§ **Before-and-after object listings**
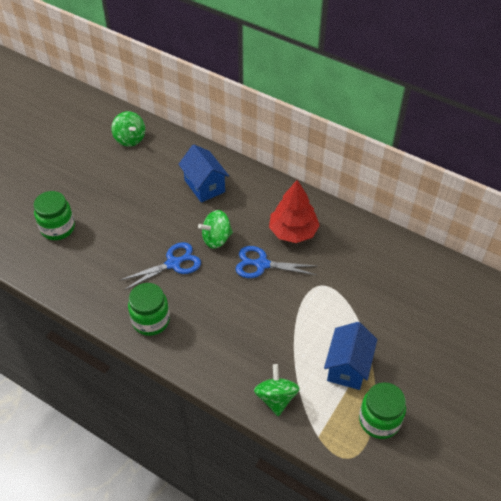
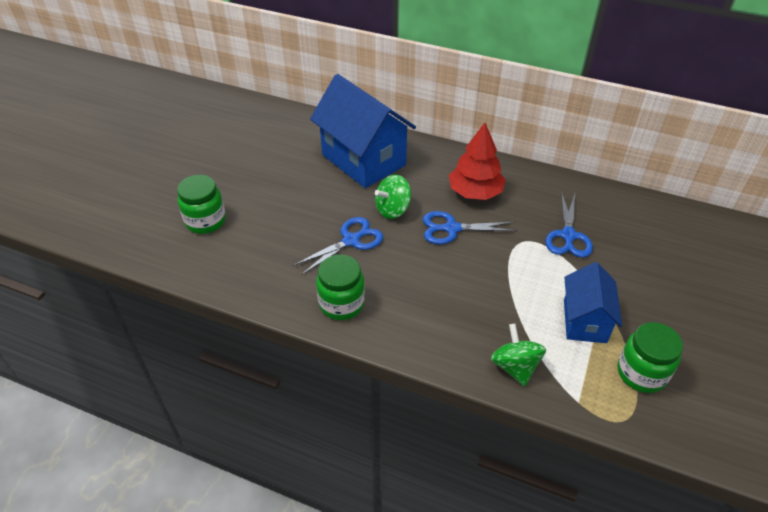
camera: 10 degrees left, 5 degrees down
(130, 139) = (267, 124): green spinning top -> none
(204, 186) = (363, 160): blue house -> blue house, size x1.73
(361, 285) = (568, 235): none -> blue scissors

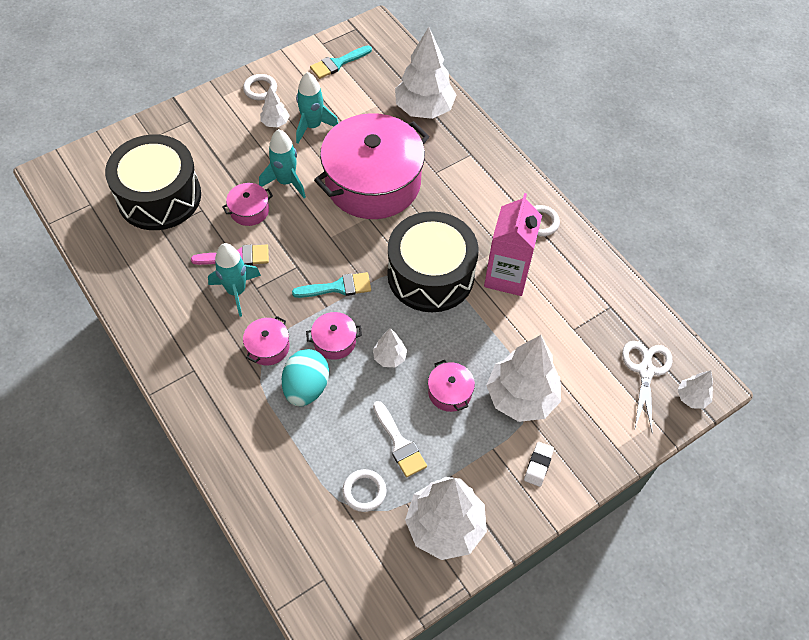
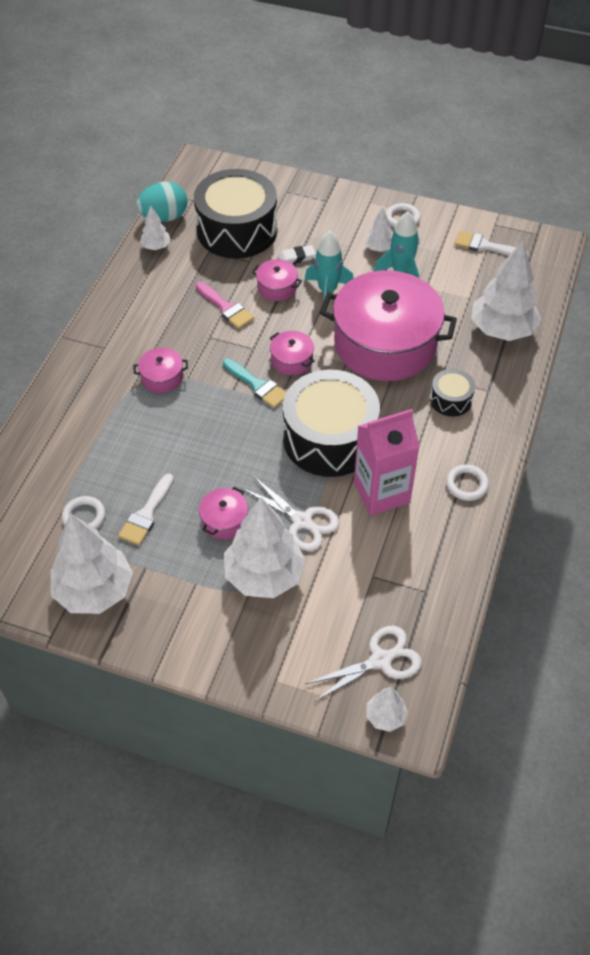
camera: 55 degrees right, 5 degrees down
(236, 291) = (195, 327): turquoise rocket -> none
(306, 387) = (146, 423): turquoise egg -> turquoise egg (164, 217)
(334, 341) = (204, 415): pink pot -> pink pot (292, 360)
(338, 63) = (485, 246): turquoise brush -> white brush
(389, 357) = (221, 459): white tree -> white tree (156, 246)
(459, 180) = (451, 399): none -> black drum
(491, 342) = (302, 521): none -> white scissors
(538, 465) = (206, 627): white eraser -> white eraser (297, 257)

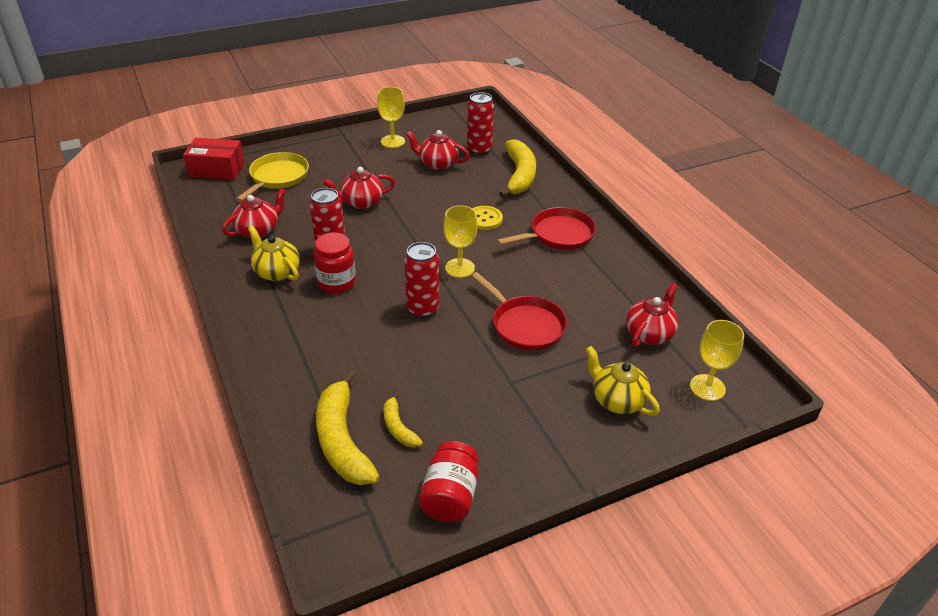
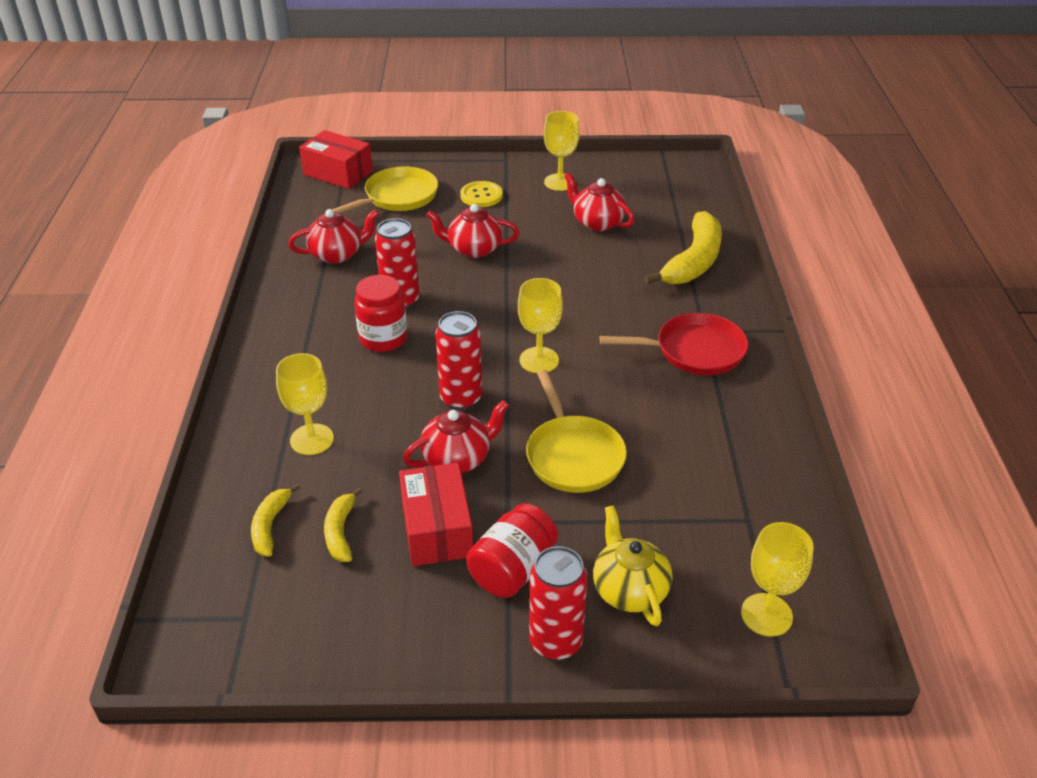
camera: 25 degrees right, 0 degrees up
(277, 272) = (326, 308): yellow teapot -> none
(331, 369) = (312, 439): none -> yellow goblet
(342, 440) = (270, 526): yellow banana -> yellow banana, size x0.52
(450, 496) = (345, 635): red jar -> red jar (512, 569)
(465, 403) = (436, 529): none -> red box
(479, 150) = (662, 216): red can -> red can (555, 642)
(484, 219) = (610, 306): yellow button -> yellow button (481, 196)
(524, 325) = (573, 455): red pan -> yellow pan
(649, 334) = (732, 517): red teapot -> red teapot (457, 459)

§ **TASK PROMPT**
Please report how many lines in the records contain the string "yellow", and write nothing besides that number.

§ **EXPECTED ANSWER**
5